● WORK ITEM: Beginning with the line that contains "type=colour; before=mavupel (purple);", reproduce the remaining lines of the material exactly, up to and including the last one, but no pictures.

┌──

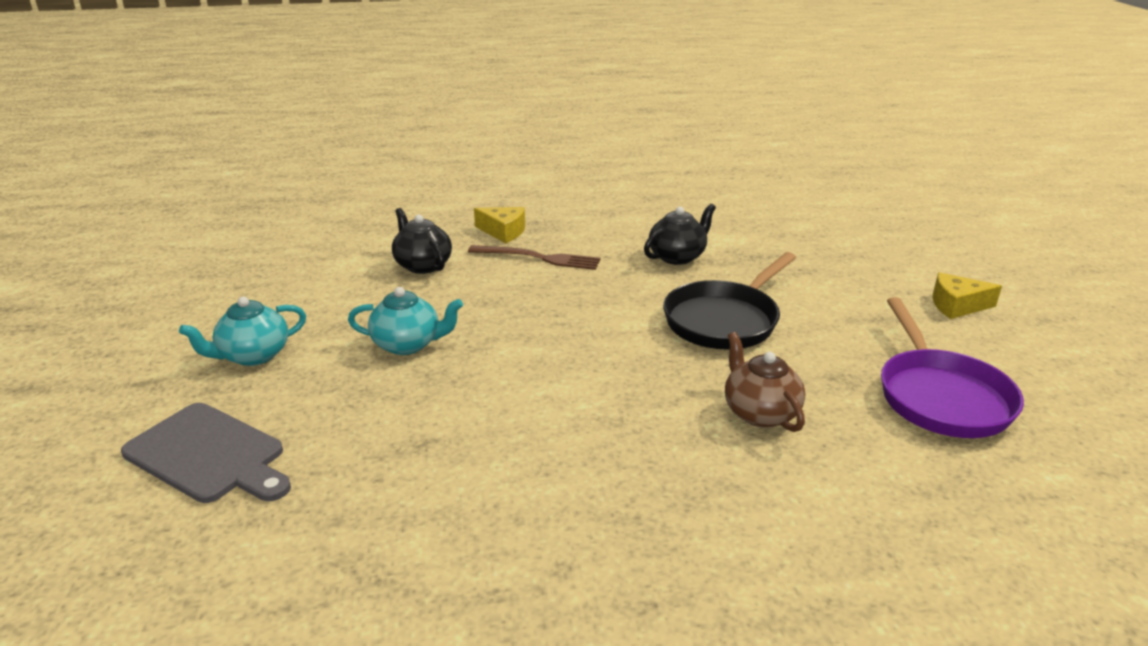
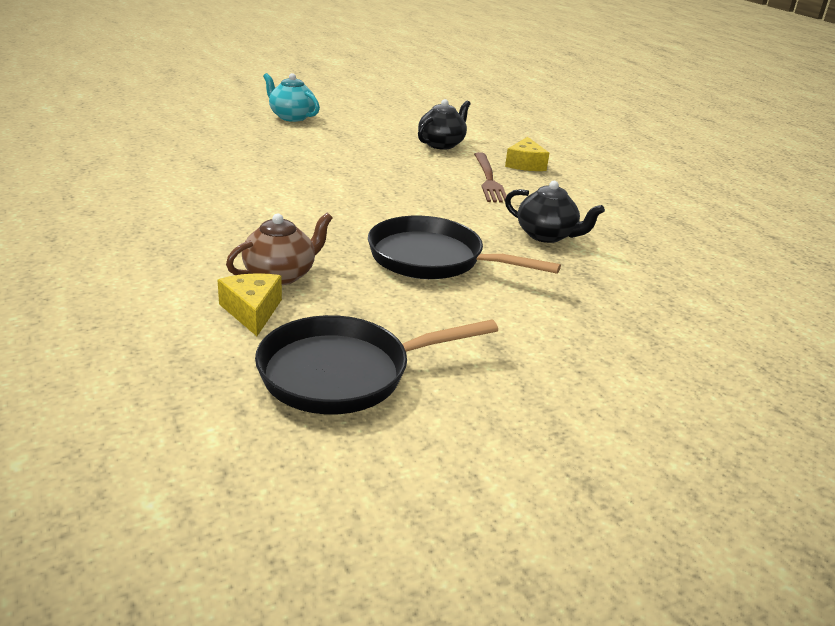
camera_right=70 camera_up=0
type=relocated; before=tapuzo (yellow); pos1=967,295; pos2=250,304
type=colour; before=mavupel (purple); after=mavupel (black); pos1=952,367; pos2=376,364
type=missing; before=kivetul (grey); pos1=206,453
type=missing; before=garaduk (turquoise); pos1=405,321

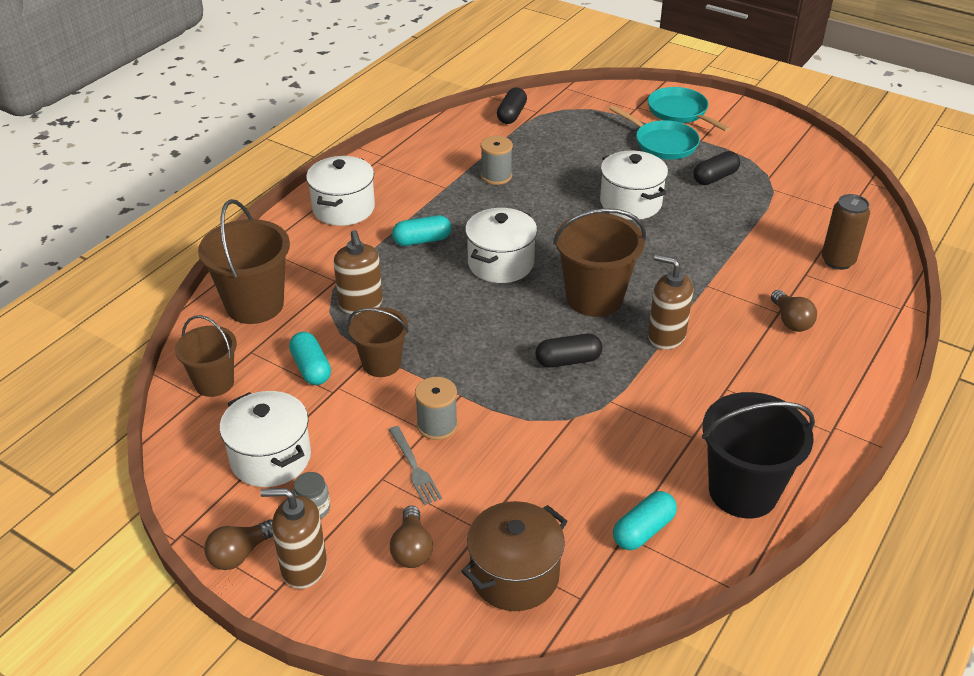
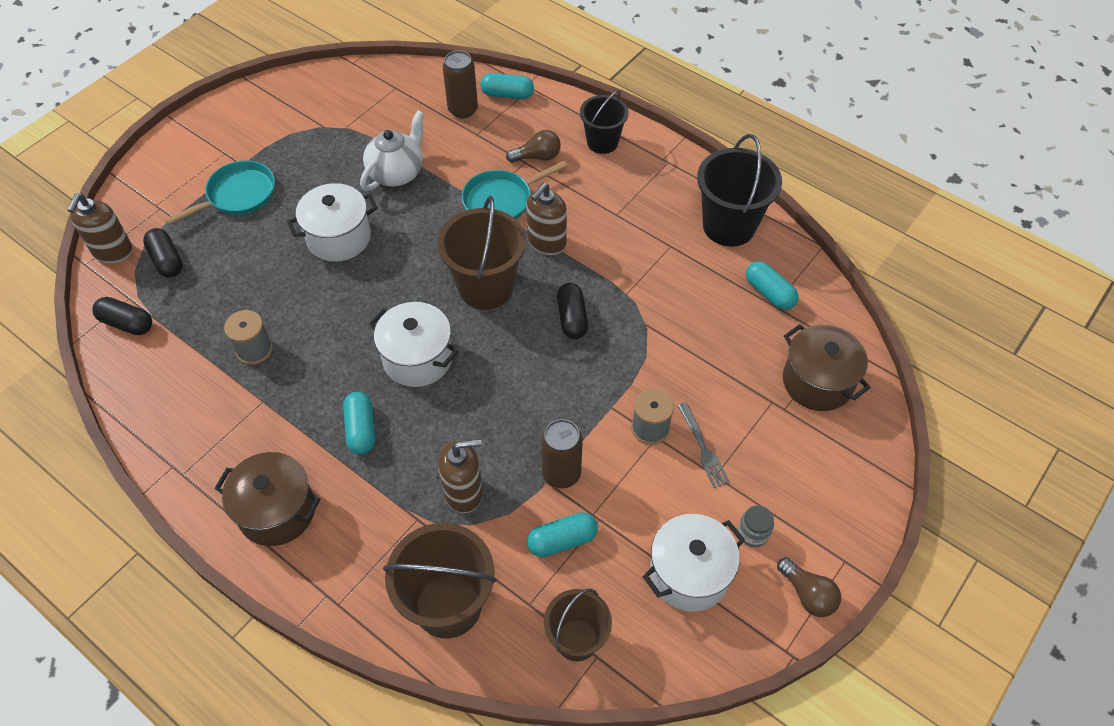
camera_right=-85 camera_up=15
type=relocated; before=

└──

● EXERCISE ANSWER:
type=colour; before=mavupel (purple); after=mavupel (black); pos1=952,367; pos2=376,364
type=missing; before=kivetul (grey); pos1=206,453
type=missing; before=garaduk (turquoise); pos1=405,321

camera_right=-85 camera_up=15
type=relocated; before=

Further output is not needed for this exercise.